[Opening Data block section]

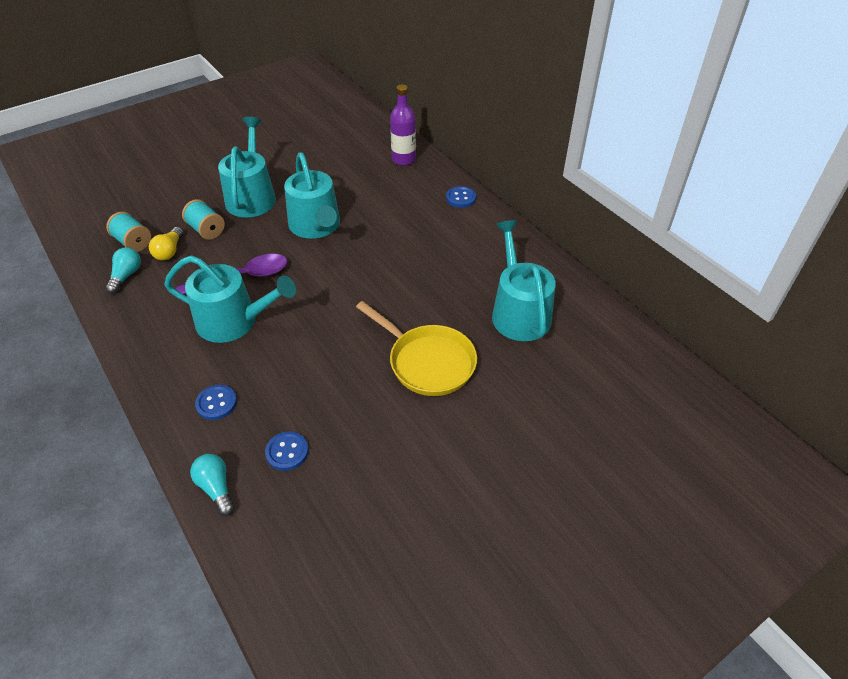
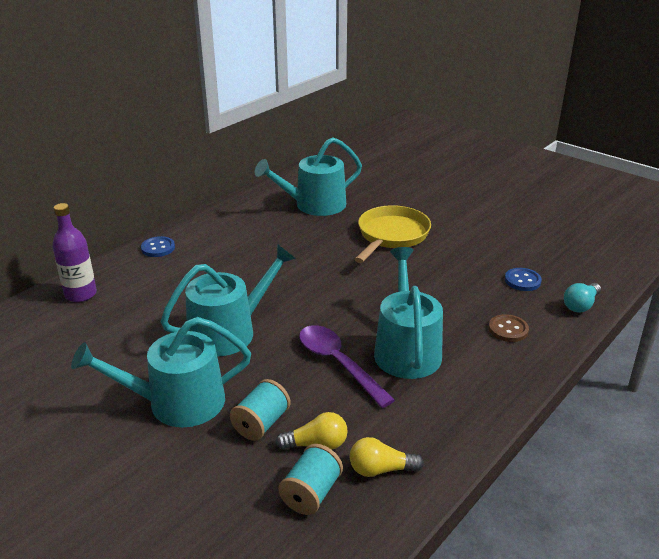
camera: 105 degrees left, 15 degrees down
(126, 276) = (380, 469): turquoise light bulb -> yellow light bulb
(216, 403) = (508, 329): blue button -> brown button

[Closing Data block section]

Problem: I'd like the material duplicated exactly, without its pictures.

Result of this task:
camera: 105 degrees left, 15 degrees down
(126, 276) = (380, 469): turquoise light bulb -> yellow light bulb
(216, 403) = (508, 329): blue button -> brown button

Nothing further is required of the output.